====== RECORDED INFORMATION
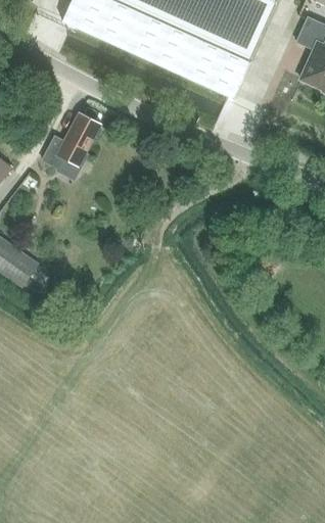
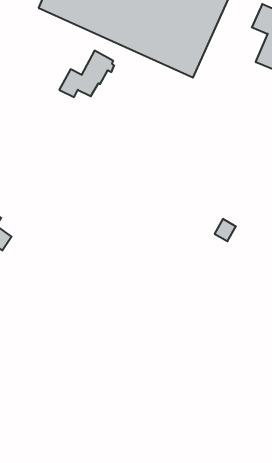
building: [41,115,101,167] -> [59,51,114,97]

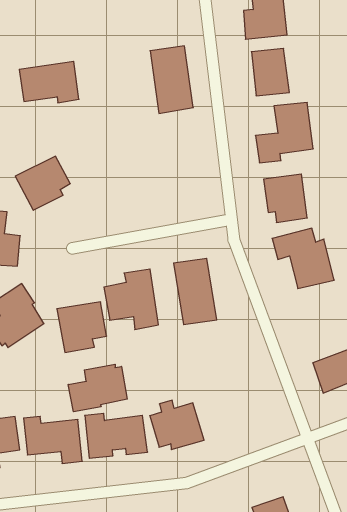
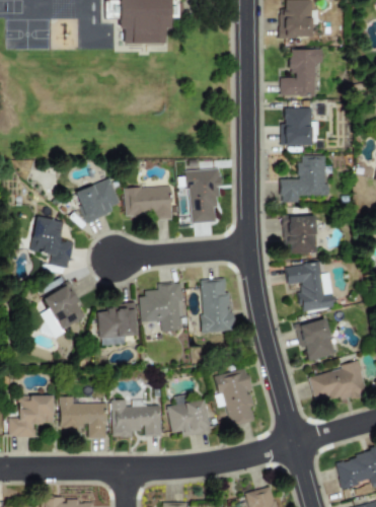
building: [150,46,193,113] -> [189,168,220,223]
building: [19,61,79,103] -> [125,186,172,219]
building: none -> [298,318,335,361]
building: none -> [215,367,255,426]
building: [68,364,127,412] -> none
============
* _REQUIRED WORK_:
Within the records above, the line carrying "building: [150,46,193,113] ->" starts the range and the last line ends it. Set down that range exactly.

* _EXERCISE RESPONSE_:
building: [150,46,193,113] -> [189,168,220,223]
building: [19,61,79,103] -> [125,186,172,219]
building: none -> [298,318,335,361]
building: none -> [215,367,255,426]
building: [68,364,127,412] -> none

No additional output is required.